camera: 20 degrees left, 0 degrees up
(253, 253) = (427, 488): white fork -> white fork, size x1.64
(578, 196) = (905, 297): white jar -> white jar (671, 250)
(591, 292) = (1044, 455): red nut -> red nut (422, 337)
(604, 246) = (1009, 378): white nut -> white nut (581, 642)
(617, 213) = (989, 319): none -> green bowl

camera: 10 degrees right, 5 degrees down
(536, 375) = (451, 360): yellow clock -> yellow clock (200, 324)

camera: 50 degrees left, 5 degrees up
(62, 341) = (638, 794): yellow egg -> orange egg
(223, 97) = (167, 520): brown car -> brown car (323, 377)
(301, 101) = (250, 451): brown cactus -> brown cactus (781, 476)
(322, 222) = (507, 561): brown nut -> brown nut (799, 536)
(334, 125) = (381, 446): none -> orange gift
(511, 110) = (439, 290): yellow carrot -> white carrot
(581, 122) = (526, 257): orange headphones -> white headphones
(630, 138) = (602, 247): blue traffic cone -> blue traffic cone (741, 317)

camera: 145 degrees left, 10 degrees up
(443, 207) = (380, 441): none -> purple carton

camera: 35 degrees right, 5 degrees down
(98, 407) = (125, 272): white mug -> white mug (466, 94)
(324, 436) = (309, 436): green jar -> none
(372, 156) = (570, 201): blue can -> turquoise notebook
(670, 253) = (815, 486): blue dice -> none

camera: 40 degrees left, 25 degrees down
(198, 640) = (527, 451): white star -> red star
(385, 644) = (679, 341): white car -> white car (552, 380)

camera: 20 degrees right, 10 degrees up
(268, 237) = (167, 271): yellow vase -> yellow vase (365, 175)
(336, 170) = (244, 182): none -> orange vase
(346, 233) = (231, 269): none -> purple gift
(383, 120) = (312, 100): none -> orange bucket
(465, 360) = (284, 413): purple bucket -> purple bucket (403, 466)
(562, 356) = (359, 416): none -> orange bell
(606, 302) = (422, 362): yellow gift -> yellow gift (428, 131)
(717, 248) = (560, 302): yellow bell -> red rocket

DIRECTIONS FOR THIS TASK
What's needed is an exact copy of every entry.

ANSWER BELOW
camera: 20 degrees left, 0 degrees up
(253, 253) = (427, 488): white fork -> white fork, size x1.64
(578, 196) = (905, 297): white jar -> white jar (671, 250)
(591, 292) = (1044, 455): red nut -> red nut (422, 337)
(604, 246) = (1009, 378): white nut -> white nut (581, 642)
(617, 213) = (989, 319): none -> green bowl

camera: 10 degrees right, 5 degrees down
(536, 375) = (451, 360): yellow clock -> yellow clock (200, 324)

camera: 50 degrees left, 5 degrees up
(62, 341) = (638, 794): yellow egg -> orange egg
(223, 97) = (167, 520): brown car -> brown car (323, 377)
(301, 101) = (250, 451): brown cactus -> brown cactus (781, 476)
(322, 222) = (507, 561): brown nut -> brown nut (799, 536)
(334, 125) = (381, 446): none -> orange gift
(511, 110) = (439, 290): yellow carrot -> white carrot
(581, 122) = (526, 257): orange headphones -> white headphones
(630, 138) = (602, 247): blue traffic cone -> blue traffic cone (741, 317)

camera: 145 degrees left, 10 degrees up
(443, 207) = (380, 441): none -> purple carton

camera: 35 degrees right, 5 degrees down
(98, 407) = (125, 272): white mug -> white mug (466, 94)
(324, 436) = (309, 436): green jar -> none
(372, 156) = (570, 201): blue can -> turquoise notebook
(670, 253) = (815, 486): blue dice -> none

camera: 40 degrees left, 25 degrees down
(198, 640) = (527, 451): white star -> red star
(385, 644) = (679, 341): white car -> white car (552, 380)

camera: 20 degrees right, 10 degrees up
(268, 237) = (167, 271): yellow vase -> yellow vase (365, 175)
(336, 170) = (244, 182): none -> orange vase
(346, 233) = (231, 269): none -> purple gift
(383, 120) = (312, 100): none -> orange bucket
(465, 360) = (284, 413): purple bucket -> purple bucket (403, 466)
(562, 356) = (359, 416): none -> orange bell
(606, 302) = (422, 362): yellow gift -> yellow gift (428, 131)
(717, 248) = (560, 302): yellow bell -> red rocket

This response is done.